### Aim of the task
Every record below is to be restated word for word.

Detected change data
==================================================

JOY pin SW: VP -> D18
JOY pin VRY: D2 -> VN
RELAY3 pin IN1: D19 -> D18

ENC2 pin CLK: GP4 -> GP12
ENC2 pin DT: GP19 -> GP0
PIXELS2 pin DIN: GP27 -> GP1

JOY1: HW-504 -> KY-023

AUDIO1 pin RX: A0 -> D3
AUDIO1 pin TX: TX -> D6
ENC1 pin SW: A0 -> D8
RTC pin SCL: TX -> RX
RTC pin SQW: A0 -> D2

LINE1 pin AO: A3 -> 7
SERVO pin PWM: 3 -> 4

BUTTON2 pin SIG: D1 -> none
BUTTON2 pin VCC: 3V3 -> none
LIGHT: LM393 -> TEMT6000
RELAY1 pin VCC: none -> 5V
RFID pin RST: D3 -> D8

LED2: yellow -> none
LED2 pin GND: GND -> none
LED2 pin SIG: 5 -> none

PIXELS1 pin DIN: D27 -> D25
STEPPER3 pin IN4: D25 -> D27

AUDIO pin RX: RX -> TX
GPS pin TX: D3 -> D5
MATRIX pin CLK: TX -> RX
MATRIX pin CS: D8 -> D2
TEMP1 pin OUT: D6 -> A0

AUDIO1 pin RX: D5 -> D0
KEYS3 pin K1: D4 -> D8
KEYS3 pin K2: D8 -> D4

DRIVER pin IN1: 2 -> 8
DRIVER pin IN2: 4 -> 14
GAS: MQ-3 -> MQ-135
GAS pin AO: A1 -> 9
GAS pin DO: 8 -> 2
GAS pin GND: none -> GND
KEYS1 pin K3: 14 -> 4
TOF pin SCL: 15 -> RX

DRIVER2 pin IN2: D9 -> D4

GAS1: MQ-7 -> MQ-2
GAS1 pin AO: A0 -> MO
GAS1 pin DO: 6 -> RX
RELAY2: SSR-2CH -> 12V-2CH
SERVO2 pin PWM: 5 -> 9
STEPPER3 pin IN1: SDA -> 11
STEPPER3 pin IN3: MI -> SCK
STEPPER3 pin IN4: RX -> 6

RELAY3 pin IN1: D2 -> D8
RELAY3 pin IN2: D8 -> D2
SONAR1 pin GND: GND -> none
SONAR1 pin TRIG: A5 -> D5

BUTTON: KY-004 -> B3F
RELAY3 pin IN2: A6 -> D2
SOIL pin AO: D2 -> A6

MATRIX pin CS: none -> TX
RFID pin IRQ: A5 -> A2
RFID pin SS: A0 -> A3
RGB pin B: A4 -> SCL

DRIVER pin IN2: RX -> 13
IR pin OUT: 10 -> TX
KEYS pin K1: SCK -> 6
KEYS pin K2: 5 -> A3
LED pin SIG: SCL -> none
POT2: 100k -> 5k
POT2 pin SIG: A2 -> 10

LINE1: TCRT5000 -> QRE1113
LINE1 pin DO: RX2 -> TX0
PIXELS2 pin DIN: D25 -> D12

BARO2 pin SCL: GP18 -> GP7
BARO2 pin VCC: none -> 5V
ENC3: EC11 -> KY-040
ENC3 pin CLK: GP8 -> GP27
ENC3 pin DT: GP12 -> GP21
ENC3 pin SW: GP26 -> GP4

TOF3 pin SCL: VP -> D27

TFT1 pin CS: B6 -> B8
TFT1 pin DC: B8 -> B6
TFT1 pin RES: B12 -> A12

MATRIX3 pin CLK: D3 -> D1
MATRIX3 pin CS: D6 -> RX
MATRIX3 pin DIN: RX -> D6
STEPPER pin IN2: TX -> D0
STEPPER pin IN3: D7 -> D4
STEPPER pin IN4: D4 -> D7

==================================================

### Answer box
JOY pin SW: VP -> D18
JOY pin VRY: D2 -> VN
RELAY3 pin IN1: D19 -> D18

ENC2 pin CLK: GP4 -> GP12
ENC2 pin DT: GP19 -> GP0
PIXELS2 pin DIN: GP27 -> GP1

JOY1: HW-504 -> KY-023

AUDIO1 pin RX: A0 -> D3
AUDIO1 pin TX: TX -> D6
ENC1 pin SW: A0 -> D8
RTC pin SCL: TX -> RX
RTC pin SQW: A0 -> D2

LINE1 pin AO: A3 -> 7
SERVO pin PWM: 3 -> 4

BUTTON2 pin SIG: D1 -> none
BUTTON2 pin VCC: 3V3 -> none
LIGHT: LM393 -> TEMT6000
RELAY1 pin VCC: none -> 5V
RFID pin RST: D3 -> D8

LED2: yellow -> none
LED2 pin GND: GND -> none
LED2 pin SIG: 5 -> none

PIXELS1 pin DIN: D27 -> D25
STEPPER3 pin IN4: D25 -> D27

AUDIO pin RX: RX -> TX
GPS pin TX: D3 -> D5
MATRIX pin CLK: TX -> RX
MATRIX pin CS: D8 -> D2
TEMP1 pin OUT: D6 -> A0

AUDIO1 pin RX: D5 -> D0
KEYS3 pin K1: D4 -> D8
KEYS3 pin K2: D8 -> D4

DRIVER pin IN1: 2 -> 8
DRIVER pin IN2: 4 -> 14
GAS: MQ-3 -> MQ-135
GAS pin AO: A1 -> 9
GAS pin DO: 8 -> 2
GAS pin GND: none -> GND
KEYS1 pin K3: 14 -> 4
TOF pin SCL: 15 -> RX

DRIVER2 pin IN2: D9 -> D4

GAS1: MQ-7 -> MQ-2
GAS1 pin AO: A0 -> MO
GAS1 pin DO: 6 -> RX
RELAY2: SSR-2CH -> 12V-2CH
SERVO2 pin PWM: 5 -> 9
STEPPER3 pin IN1: SDA -> 11
STEPPER3 pin IN3: MI -> SCK
STEPPER3 pin IN4: RX -> 6

RELAY3 pin IN1: D2 -> D8
RELAY3 pin IN2: D8 -> D2
SONAR1 pin GND: GND -> none
SONAR1 pin TRIG: A5 -> D5

BUTTON: KY-004 -> B3F
RELAY3 pin IN2: A6 -> D2
SOIL pin AO: D2 -> A6

MATRIX pin CS: none -> TX
RFID pin IRQ: A5 -> A2
RFID pin SS: A0 -> A3
RGB pin B: A4 -> SCL

DRIVER pin IN2: RX -> 13
IR pin OUT: 10 -> TX
KEYS pin K1: SCK -> 6
KEYS pin K2: 5 -> A3
LED pin SIG: SCL -> none
POT2: 100k -> 5k
POT2 pin SIG: A2 -> 10

LINE1: TCRT5000 -> QRE1113
LINE1 pin DO: RX2 -> TX0
PIXELS2 pin DIN: D25 -> D12

BARO2 pin SCL: GP18 -> GP7
BARO2 pin VCC: none -> 5V
ENC3: EC11 -> KY-040
ENC3 pin CLK: GP8 -> GP27
ENC3 pin DT: GP12 -> GP21
ENC3 pin SW: GP26 -> GP4

TOF3 pin SCL: VP -> D27

TFT1 pin CS: B6 -> B8
TFT1 pin DC: B8 -> B6
TFT1 pin RES: B12 -> A12

MATRIX3 pin CLK: D3 -> D1
MATRIX3 pin CS: D6 -> RX
MATRIX3 pin DIN: RX -> D6
STEPPER pin IN2: TX -> D0
STEPPER pin IN3: D7 -> D4
STEPPER pin IN4: D4 -> D7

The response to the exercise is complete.